- [Recorded information]:
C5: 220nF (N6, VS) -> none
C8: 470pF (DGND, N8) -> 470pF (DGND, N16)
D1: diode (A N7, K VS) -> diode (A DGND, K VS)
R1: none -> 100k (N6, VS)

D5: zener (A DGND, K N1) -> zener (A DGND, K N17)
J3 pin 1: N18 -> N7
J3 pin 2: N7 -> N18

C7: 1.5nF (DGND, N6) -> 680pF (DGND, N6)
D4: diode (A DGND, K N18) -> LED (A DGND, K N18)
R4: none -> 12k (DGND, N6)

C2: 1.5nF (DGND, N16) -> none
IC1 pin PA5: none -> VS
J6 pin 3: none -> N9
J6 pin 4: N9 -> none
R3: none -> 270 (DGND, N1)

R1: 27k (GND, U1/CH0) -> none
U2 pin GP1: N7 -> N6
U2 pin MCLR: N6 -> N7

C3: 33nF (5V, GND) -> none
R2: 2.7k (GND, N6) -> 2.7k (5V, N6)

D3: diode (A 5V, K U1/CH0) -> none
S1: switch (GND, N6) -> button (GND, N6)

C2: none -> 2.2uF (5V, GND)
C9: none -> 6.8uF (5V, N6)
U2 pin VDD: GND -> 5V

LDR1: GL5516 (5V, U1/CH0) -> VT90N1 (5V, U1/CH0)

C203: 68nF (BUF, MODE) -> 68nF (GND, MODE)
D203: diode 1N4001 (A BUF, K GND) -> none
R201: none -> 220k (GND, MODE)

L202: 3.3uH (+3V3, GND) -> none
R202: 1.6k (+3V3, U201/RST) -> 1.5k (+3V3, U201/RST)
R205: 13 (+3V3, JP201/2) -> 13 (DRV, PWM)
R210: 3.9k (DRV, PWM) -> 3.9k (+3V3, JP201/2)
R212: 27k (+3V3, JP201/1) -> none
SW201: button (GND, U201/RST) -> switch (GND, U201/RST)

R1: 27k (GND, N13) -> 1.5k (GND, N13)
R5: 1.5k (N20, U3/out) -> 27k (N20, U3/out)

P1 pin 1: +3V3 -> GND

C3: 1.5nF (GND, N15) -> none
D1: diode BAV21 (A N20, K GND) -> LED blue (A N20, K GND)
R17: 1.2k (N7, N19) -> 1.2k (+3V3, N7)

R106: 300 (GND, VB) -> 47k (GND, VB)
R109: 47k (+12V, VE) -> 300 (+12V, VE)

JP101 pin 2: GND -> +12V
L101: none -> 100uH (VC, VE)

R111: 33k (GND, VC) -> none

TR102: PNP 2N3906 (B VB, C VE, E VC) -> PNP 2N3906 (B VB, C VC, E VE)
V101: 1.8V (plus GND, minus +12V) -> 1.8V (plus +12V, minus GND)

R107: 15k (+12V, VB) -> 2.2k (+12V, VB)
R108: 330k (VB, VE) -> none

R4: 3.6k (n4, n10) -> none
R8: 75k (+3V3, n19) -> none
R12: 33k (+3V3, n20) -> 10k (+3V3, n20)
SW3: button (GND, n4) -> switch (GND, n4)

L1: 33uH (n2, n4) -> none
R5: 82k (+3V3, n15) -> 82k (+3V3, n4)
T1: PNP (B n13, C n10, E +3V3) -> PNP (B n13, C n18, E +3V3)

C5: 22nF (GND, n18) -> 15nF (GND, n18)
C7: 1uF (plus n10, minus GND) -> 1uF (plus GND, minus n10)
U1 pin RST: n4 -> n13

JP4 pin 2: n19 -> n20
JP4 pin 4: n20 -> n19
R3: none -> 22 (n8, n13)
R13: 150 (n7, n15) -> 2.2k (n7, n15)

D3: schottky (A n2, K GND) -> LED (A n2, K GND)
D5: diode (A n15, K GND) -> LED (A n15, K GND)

- [Exercise directions]: Top to bottom, set down the entries above word for word.

- [Response to the task]:
C5: 220nF (N6, VS) -> none
C8: 470pF (DGND, N8) -> 470pF (DGND, N16)
D1: diode (A N7, K VS) -> diode (A DGND, K VS)
R1: none -> 100k (N6, VS)

D5: zener (A DGND, K N1) -> zener (A DGND, K N17)
J3 pin 1: N18 -> N7
J3 pin 2: N7 -> N18

C7: 1.5nF (DGND, N6) -> 680pF (DGND, N6)
D4: diode (A DGND, K N18) -> LED (A DGND, K N18)
R4: none -> 12k (DGND, N6)

C2: 1.5nF (DGND, N16) -> none
IC1 pin PA5: none -> VS
J6 pin 3: none -> N9
J6 pin 4: N9 -> none
R3: none -> 270 (DGND, N1)

R1: 27k (GND, U1/CH0) -> none
U2 pin GP1: N7 -> N6
U2 pin MCLR: N6 -> N7

C3: 33nF (5V, GND) -> none
R2: 2.7k (GND, N6) -> 2.7k (5V, N6)

D3: diode (A 5V, K U1/CH0) -> none
S1: switch (GND, N6) -> button (GND, N6)

C2: none -> 2.2uF (5V, GND)
C9: none -> 6.8uF (5V, N6)
U2 pin VDD: GND -> 5V

LDR1: GL5516 (5V, U1/CH0) -> VT90N1 (5V, U1/CH0)

C203: 68nF (BUF, MODE) -> 68nF (GND, MODE)
D203: diode 1N4001 (A BUF, K GND) -> none
R201: none -> 220k (GND, MODE)

L202: 3.3uH (+3V3, GND) -> none
R202: 1.6k (+3V3, U201/RST) -> 1.5k (+3V3, U201/RST)
R205: 13 (+3V3, JP201/2) -> 13 (DRV, PWM)
R210: 3.9k (DRV, PWM) -> 3.9k (+3V3, JP201/2)
R212: 27k (+3V3, JP201/1) -> none
SW201: button (GND, U201/RST) -> switch (GND, U201/RST)

R1: 27k (GND, N13) -> 1.5k (GND, N13)
R5: 1.5k (N20, U3/out) -> 27k (N20, U3/out)

P1 pin 1: +3V3 -> GND

C3: 1.5nF (GND, N15) -> none
D1: diode BAV21 (A N20, K GND) -> LED blue (A N20, K GND)
R17: 1.2k (N7, N19) -> 1.2k (+3V3, N7)

R106: 300 (GND, VB) -> 47k (GND, VB)
R109: 47k (+12V, VE) -> 300 (+12V, VE)

JP101 pin 2: GND -> +12V
L101: none -> 100uH (VC, VE)

R111: 33k (GND, VC) -> none

TR102: PNP 2N3906 (B VB, C VE, E VC) -> PNP 2N3906 (B VB, C VC, E VE)
V101: 1.8V (plus GND, minus +12V) -> 1.8V (plus +12V, minus GND)

R107: 15k (+12V, VB) -> 2.2k (+12V, VB)
R108: 330k (VB, VE) -> none

R4: 3.6k (n4, n10) -> none
R8: 75k (+3V3, n19) -> none
R12: 33k (+3V3, n20) -> 10k (+3V3, n20)
SW3: button (GND, n4) -> switch (GND, n4)

L1: 33uH (n2, n4) -> none
R5: 82k (+3V3, n15) -> 82k (+3V3, n4)
T1: PNP (B n13, C n10, E +3V3) -> PNP (B n13, C n18, E +3V3)

C5: 22nF (GND, n18) -> 15nF (GND, n18)
C7: 1uF (plus n10, minus GND) -> 1uF (plus GND, minus n10)
U1 pin RST: n4 -> n13

JP4 pin 2: n19 -> n20
JP4 pin 4: n20 -> n19
R3: none -> 22 (n8, n13)
R13: 150 (n7, n15) -> 2.2k (n7, n15)

D3: schottky (A n2, K GND) -> LED (A n2, K GND)
D5: diode (A n15, K GND) -> LED (A n15, K GND)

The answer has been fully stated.